Transcribe exactly the line that contains "camera: 165 degrees right, 0 degrees up" and every line after it to the end of the entries, and nothing more.

**Dataset extract**
■ ■ ■ ■ ■ ■ ■

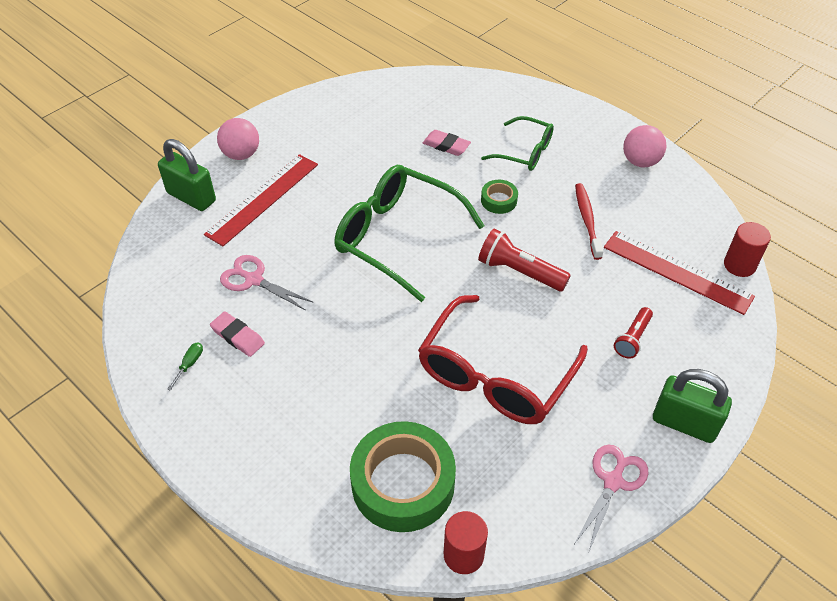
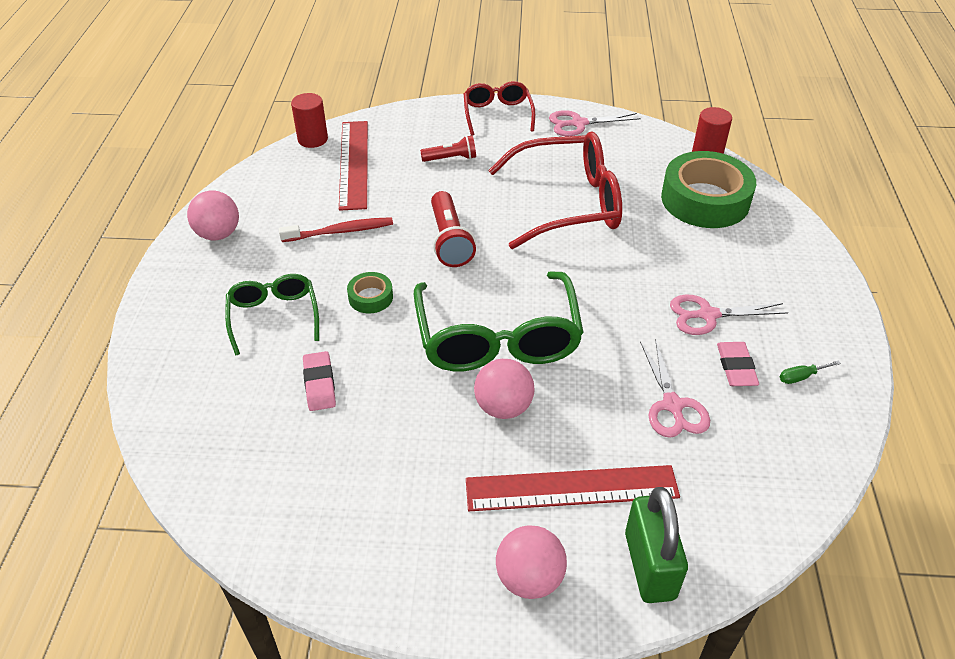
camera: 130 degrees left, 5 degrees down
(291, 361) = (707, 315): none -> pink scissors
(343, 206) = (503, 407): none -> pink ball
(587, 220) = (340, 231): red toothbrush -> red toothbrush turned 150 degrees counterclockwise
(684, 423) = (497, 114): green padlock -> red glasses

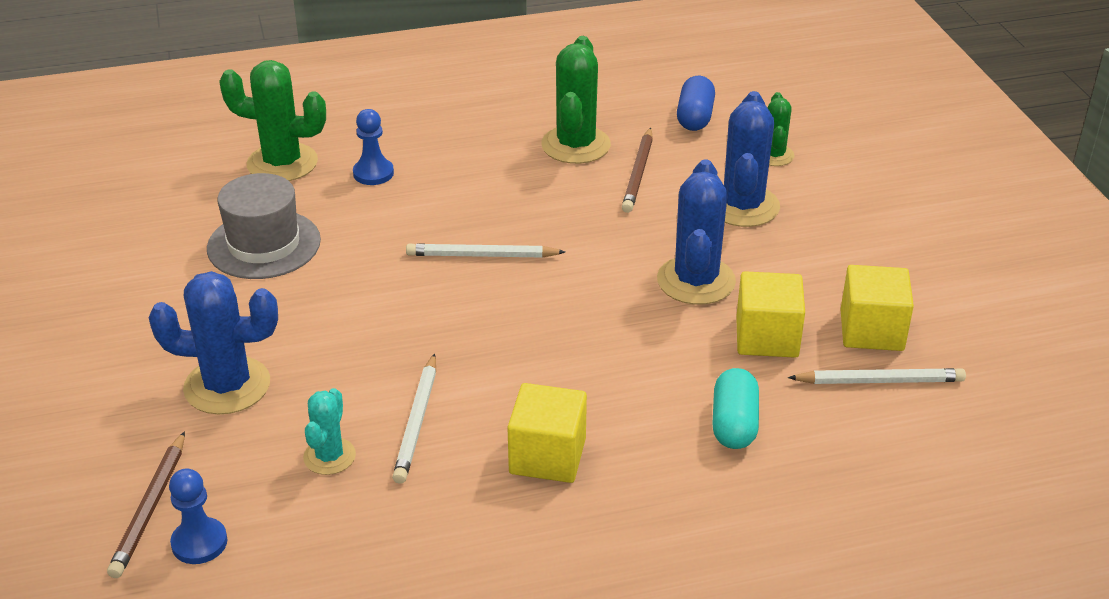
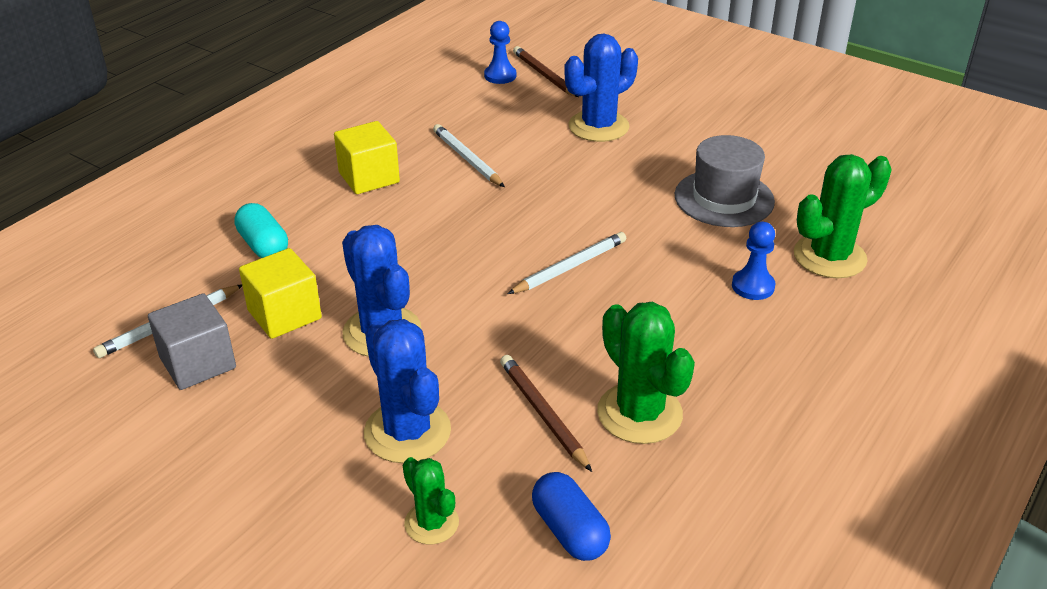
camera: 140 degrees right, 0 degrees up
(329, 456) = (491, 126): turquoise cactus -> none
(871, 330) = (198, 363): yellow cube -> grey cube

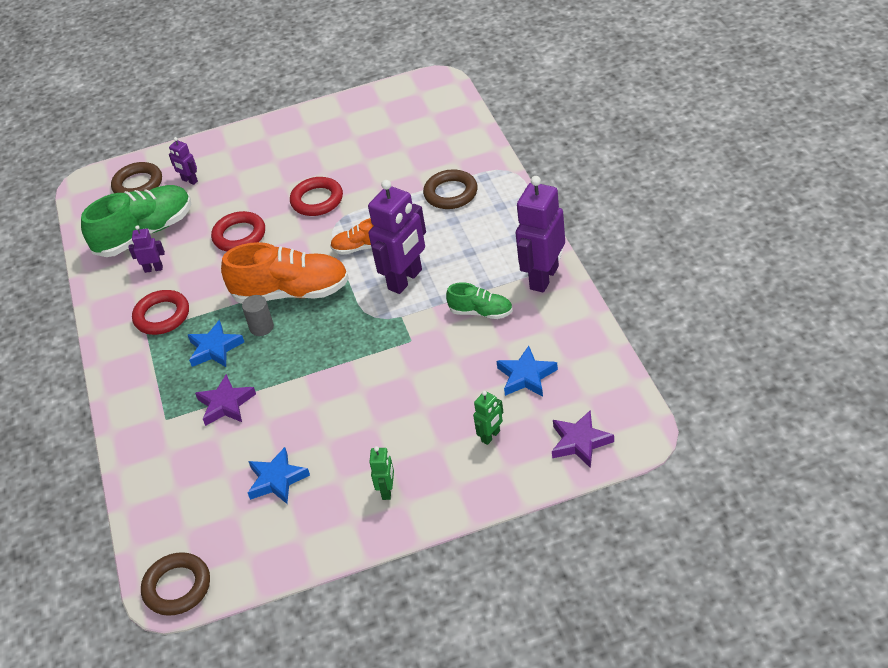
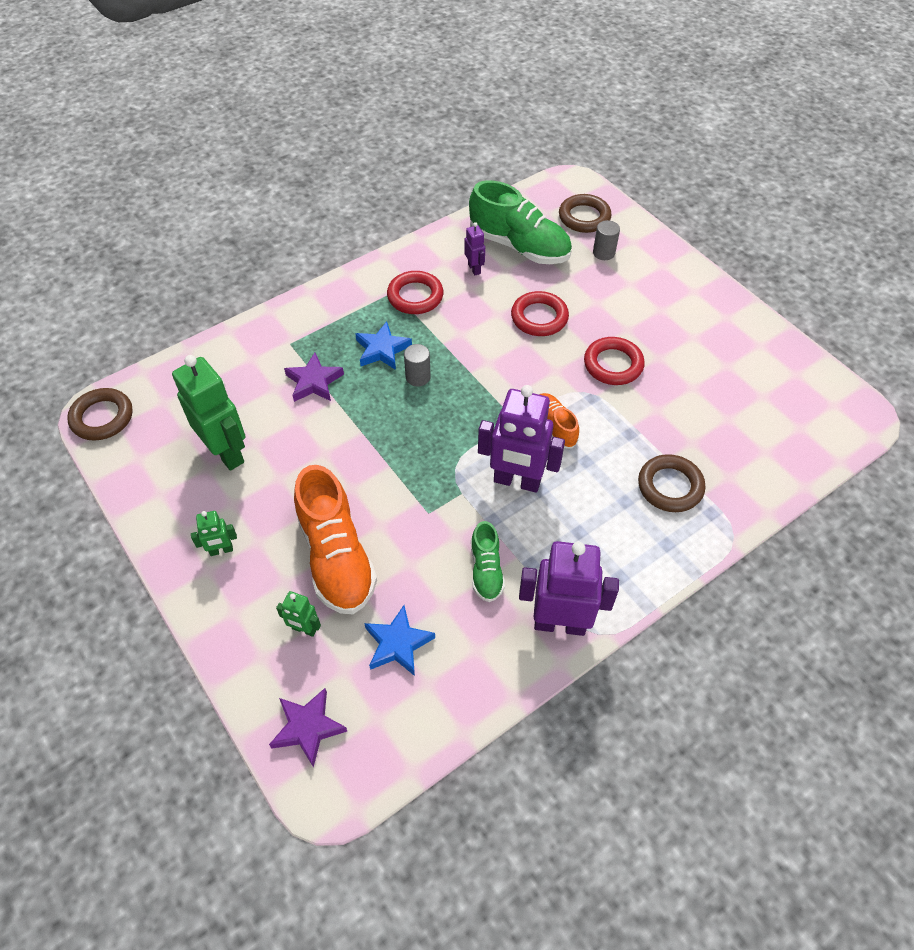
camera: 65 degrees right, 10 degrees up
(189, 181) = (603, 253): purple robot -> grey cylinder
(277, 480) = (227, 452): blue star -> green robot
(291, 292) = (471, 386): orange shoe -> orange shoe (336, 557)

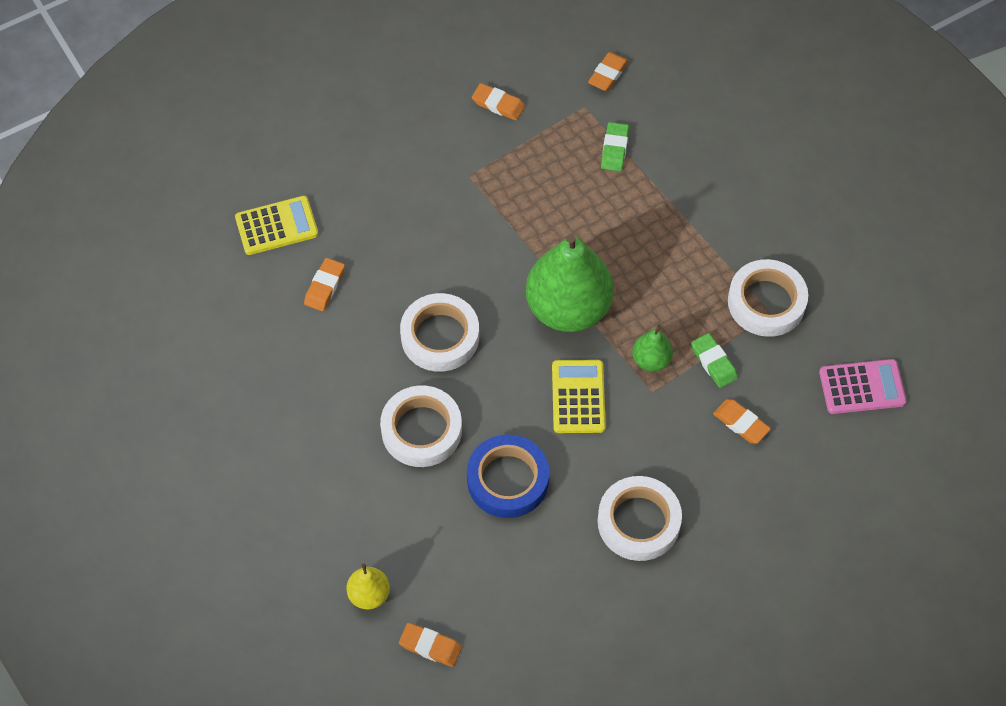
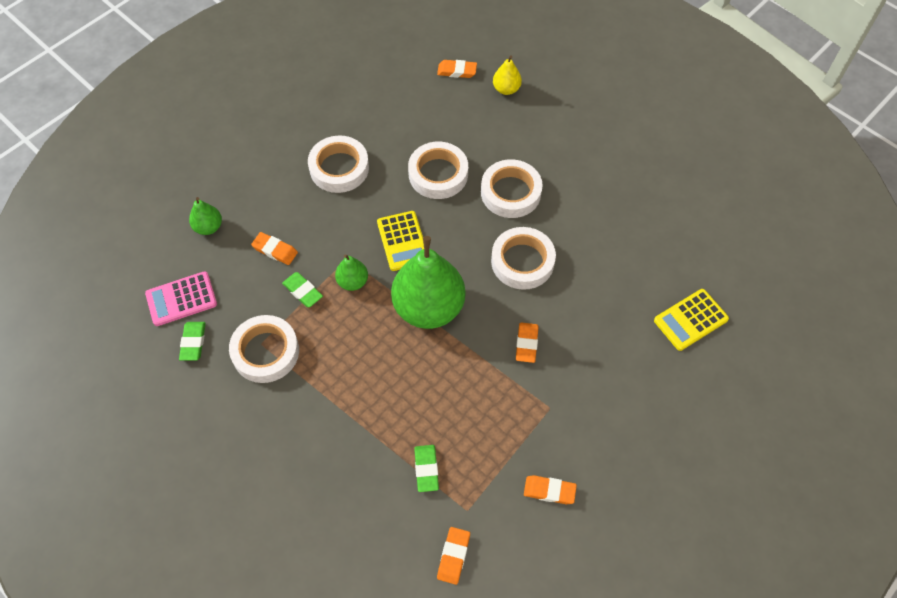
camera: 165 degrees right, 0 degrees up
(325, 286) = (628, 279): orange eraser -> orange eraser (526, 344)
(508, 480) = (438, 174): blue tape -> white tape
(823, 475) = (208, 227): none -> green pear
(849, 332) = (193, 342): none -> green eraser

■ ■ ■ ■ ■ ■ ■

**The answer**
camera: 165 degrees right, 0 degrees up
(325, 286) = (628, 279): orange eraser -> orange eraser (526, 344)
(508, 480) = (438, 174): blue tape -> white tape
(823, 475) = (208, 227): none -> green pear
(849, 332) = (193, 342): none -> green eraser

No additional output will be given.